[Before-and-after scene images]
····················
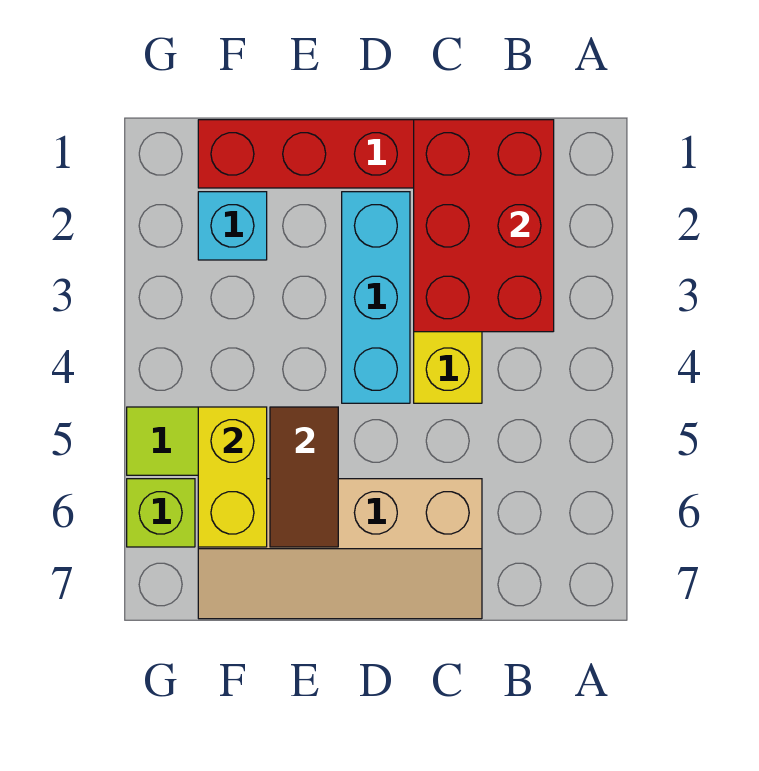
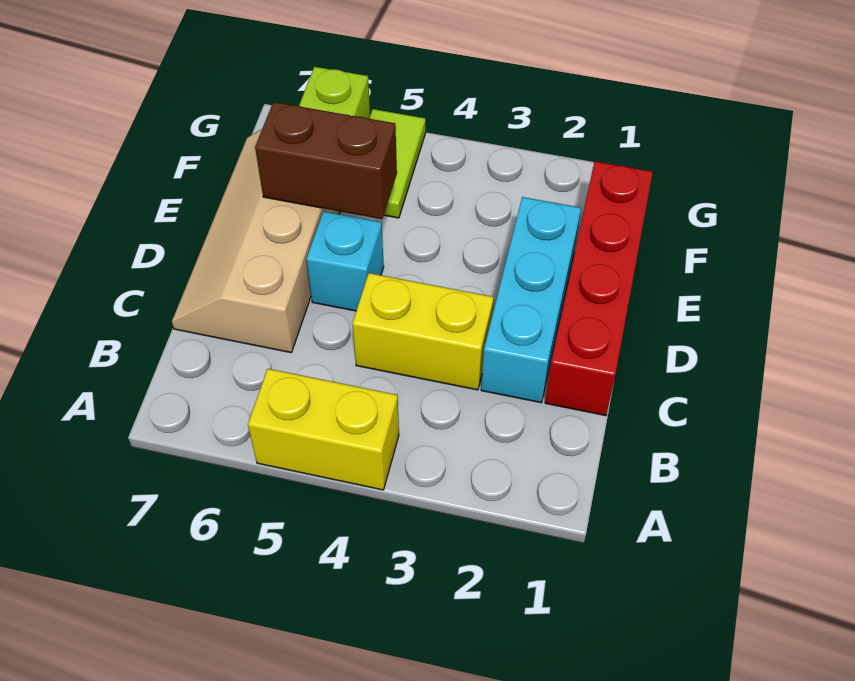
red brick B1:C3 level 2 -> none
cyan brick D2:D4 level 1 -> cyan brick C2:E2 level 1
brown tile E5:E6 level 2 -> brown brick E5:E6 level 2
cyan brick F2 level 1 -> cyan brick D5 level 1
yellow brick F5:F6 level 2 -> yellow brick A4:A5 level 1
····················
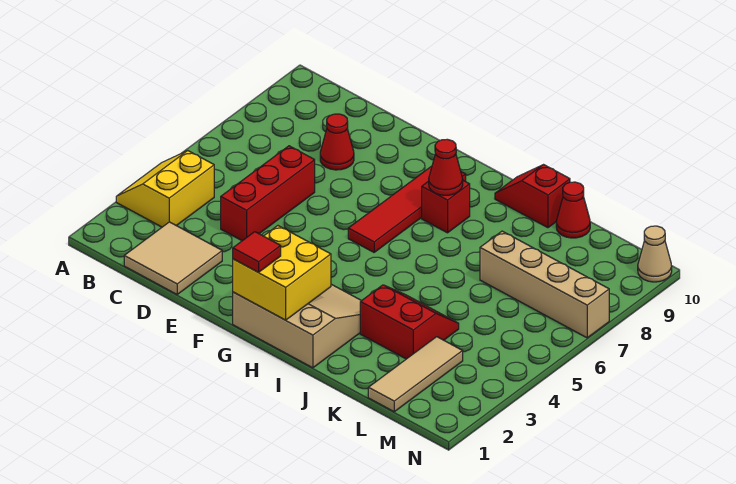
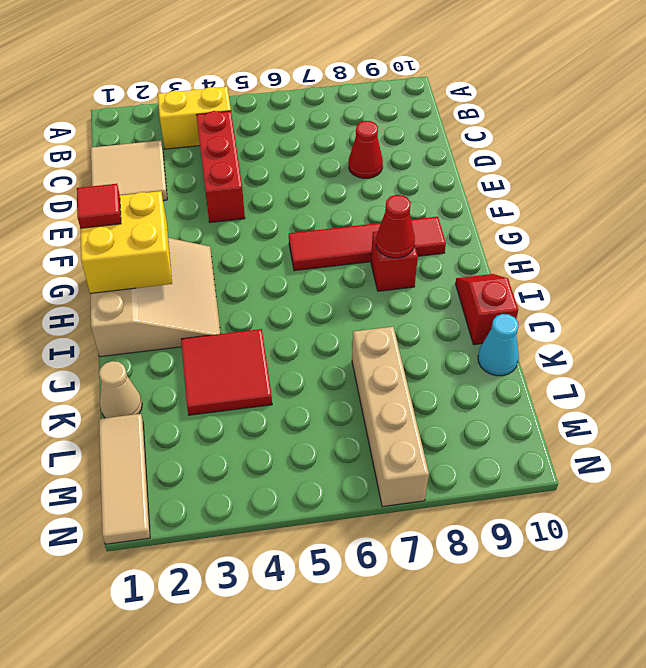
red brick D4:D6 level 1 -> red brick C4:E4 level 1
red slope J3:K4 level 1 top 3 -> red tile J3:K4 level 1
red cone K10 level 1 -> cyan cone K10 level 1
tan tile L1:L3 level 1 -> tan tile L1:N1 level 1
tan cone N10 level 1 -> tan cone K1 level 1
····················
- **TASK STATEMENT**: Print again the lines of the entries above that fall between the line holding "red brick B1:C3 level 2 -> none" and the line holding "yellow brick F5:F6", inclusive, exactly as they stand.

- **WRITTEN RESPONSE**:
red brick B1:C3 level 2 -> none
cyan brick D2:D4 level 1 -> cyan brick C2:E2 level 1
brown tile E5:E6 level 2 -> brown brick E5:E6 level 2
cyan brick F2 level 1 -> cyan brick D5 level 1
yellow brick F5:F6 level 2 -> yellow brick A4:A5 level 1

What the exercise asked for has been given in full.